━━ TASK MATERIAL ━━
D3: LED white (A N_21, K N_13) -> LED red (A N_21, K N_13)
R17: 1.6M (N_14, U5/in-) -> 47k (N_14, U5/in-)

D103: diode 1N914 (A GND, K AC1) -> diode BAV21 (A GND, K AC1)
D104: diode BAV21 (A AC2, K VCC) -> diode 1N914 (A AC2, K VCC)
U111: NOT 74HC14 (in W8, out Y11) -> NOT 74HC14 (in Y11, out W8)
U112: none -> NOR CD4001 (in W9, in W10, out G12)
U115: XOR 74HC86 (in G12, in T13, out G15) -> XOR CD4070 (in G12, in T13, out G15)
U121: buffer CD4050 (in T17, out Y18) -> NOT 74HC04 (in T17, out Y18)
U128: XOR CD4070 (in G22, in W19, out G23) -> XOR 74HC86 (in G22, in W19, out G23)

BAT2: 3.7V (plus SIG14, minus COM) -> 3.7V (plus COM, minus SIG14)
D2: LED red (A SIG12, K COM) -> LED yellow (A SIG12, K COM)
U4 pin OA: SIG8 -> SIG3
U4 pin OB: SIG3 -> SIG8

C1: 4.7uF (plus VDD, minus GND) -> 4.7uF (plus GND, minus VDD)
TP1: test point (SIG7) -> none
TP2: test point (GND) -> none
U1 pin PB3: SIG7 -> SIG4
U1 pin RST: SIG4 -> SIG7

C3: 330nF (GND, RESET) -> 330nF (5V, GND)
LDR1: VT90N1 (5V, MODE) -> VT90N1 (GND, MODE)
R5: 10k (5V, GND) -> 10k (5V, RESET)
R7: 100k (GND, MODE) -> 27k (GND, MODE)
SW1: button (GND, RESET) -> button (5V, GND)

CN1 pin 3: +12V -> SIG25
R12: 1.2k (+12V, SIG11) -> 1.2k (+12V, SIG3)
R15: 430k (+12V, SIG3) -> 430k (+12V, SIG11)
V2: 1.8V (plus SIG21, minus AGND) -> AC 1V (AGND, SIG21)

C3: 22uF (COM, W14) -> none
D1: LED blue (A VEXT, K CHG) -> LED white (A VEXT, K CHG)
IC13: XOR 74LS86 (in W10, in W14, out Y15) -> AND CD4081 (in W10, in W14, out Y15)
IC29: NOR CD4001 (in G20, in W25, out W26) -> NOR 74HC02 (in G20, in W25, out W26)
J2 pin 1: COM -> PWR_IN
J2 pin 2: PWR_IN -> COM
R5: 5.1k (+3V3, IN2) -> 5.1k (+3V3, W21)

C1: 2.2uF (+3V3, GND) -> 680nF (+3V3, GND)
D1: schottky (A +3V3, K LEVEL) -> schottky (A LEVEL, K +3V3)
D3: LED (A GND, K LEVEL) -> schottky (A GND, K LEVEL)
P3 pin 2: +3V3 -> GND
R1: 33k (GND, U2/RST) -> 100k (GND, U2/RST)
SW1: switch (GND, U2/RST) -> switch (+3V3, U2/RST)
━━━
Reproduce, word for word and in full, only the lines above that start at the line with "U4 pin OB: SIG3 -> SIG8" and run through the line with "R7: 100k (GND, MODE) -> 27k (GND, MODE)", both ends included.

[ANSWER SECTION]:
U4 pin OB: SIG3 -> SIG8

C1: 4.7uF (plus VDD, minus GND) -> 4.7uF (plus GND, minus VDD)
TP1: test point (SIG7) -> none
TP2: test point (GND) -> none
U1 pin PB3: SIG7 -> SIG4
U1 pin RST: SIG4 -> SIG7

C3: 330nF (GND, RESET) -> 330nF (5V, GND)
LDR1: VT90N1 (5V, MODE) -> VT90N1 (GND, MODE)
R5: 10k (5V, GND) -> 10k (5V, RESET)
R7: 100k (GND, MODE) -> 27k (GND, MODE)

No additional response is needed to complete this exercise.